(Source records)
[Start of section]
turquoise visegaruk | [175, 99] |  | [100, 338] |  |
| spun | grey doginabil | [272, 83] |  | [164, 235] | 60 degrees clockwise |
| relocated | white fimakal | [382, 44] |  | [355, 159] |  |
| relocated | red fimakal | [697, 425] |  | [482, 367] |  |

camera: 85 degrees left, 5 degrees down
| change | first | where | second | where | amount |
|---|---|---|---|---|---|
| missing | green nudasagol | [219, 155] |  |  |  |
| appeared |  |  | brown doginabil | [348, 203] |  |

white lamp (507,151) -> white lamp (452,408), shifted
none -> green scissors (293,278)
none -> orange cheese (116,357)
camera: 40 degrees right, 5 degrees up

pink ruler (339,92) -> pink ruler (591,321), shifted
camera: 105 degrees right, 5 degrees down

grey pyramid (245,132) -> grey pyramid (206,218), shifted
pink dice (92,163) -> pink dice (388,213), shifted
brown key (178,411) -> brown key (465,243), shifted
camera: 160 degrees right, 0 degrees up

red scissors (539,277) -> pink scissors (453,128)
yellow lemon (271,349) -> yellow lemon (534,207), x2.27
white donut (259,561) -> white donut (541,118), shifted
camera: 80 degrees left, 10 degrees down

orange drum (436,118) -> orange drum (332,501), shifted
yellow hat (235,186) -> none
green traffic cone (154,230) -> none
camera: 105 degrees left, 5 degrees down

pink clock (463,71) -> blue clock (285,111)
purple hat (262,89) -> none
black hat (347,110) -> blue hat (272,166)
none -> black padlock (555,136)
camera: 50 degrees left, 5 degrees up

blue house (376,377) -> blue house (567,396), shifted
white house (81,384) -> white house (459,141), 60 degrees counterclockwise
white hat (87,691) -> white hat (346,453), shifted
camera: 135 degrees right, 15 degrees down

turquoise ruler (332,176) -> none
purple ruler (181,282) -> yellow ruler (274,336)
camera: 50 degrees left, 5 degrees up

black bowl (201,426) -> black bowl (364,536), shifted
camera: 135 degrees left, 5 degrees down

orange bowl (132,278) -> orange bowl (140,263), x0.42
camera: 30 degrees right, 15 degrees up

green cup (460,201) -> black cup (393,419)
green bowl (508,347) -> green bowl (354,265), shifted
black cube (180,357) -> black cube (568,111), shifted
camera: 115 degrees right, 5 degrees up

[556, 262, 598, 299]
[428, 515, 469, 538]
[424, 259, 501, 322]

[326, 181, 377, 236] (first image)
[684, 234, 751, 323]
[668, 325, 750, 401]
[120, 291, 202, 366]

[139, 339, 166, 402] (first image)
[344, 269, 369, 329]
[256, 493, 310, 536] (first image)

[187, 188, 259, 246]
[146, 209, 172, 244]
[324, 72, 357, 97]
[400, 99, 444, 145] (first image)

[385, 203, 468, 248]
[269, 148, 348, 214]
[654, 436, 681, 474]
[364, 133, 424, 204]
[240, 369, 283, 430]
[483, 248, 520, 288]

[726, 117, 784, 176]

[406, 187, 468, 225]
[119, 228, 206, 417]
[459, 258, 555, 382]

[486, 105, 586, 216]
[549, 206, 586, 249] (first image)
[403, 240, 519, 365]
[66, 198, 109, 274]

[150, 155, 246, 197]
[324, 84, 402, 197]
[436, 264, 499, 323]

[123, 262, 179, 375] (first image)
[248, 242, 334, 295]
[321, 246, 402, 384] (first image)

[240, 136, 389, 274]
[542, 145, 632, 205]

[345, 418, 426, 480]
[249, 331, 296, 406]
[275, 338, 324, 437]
[End of section]
▶ TASK DESCRIPTION
Look through the records above and report how many lines hold the word "pink", giving only the number.

▶ EXERCISE RESULT
4